About this task: All lines from the first one in the listing below to the one holding "RELAY2 pin VCC: 5V -> 3V3", inclusive, are to be copied exactly.

___ Data to examine

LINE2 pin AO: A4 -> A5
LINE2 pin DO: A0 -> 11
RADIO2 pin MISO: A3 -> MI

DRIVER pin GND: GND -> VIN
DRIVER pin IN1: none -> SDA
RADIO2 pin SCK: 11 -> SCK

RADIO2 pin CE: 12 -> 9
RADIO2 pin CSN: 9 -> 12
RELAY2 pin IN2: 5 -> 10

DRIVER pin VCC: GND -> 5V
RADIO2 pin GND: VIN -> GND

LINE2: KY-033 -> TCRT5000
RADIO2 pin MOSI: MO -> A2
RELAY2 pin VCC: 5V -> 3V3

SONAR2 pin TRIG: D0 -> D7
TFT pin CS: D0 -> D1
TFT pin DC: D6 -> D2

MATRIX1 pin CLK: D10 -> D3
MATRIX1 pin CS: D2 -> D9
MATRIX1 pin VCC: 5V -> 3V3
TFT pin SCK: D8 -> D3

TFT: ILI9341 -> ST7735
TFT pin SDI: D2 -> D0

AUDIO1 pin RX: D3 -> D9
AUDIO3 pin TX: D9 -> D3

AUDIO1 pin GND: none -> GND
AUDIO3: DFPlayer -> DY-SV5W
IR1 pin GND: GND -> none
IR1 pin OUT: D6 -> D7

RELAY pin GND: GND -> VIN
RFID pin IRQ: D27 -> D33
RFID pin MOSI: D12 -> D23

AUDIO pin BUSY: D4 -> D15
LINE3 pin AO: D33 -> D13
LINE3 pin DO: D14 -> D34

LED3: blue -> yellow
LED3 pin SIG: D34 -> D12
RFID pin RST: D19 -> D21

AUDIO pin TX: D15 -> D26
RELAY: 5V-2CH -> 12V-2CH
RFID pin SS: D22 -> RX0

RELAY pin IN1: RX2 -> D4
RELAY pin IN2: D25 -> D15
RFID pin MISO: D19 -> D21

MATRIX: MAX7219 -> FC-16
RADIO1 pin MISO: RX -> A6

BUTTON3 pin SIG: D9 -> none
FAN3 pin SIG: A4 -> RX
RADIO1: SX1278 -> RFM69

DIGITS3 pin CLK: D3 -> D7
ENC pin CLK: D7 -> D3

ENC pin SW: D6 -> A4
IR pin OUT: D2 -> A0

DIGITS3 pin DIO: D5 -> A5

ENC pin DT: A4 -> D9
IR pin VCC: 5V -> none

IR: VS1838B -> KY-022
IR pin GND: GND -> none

______

Reply:
LINE2 pin AO: A4 -> A5
LINE2 pin DO: A0 -> 11
RADIO2 pin MISO: A3 -> MI

DRIVER pin GND: GND -> VIN
DRIVER pin IN1: none -> SDA
RADIO2 pin SCK: 11 -> SCK

RADIO2 pin CE: 12 -> 9
RADIO2 pin CSN: 9 -> 12
RELAY2 pin IN2: 5 -> 10

DRIVER pin VCC: GND -> 5V
RADIO2 pin GND: VIN -> GND

LINE2: KY-033 -> TCRT5000
RADIO2 pin MOSI: MO -> A2
RELAY2 pin VCC: 5V -> 3V3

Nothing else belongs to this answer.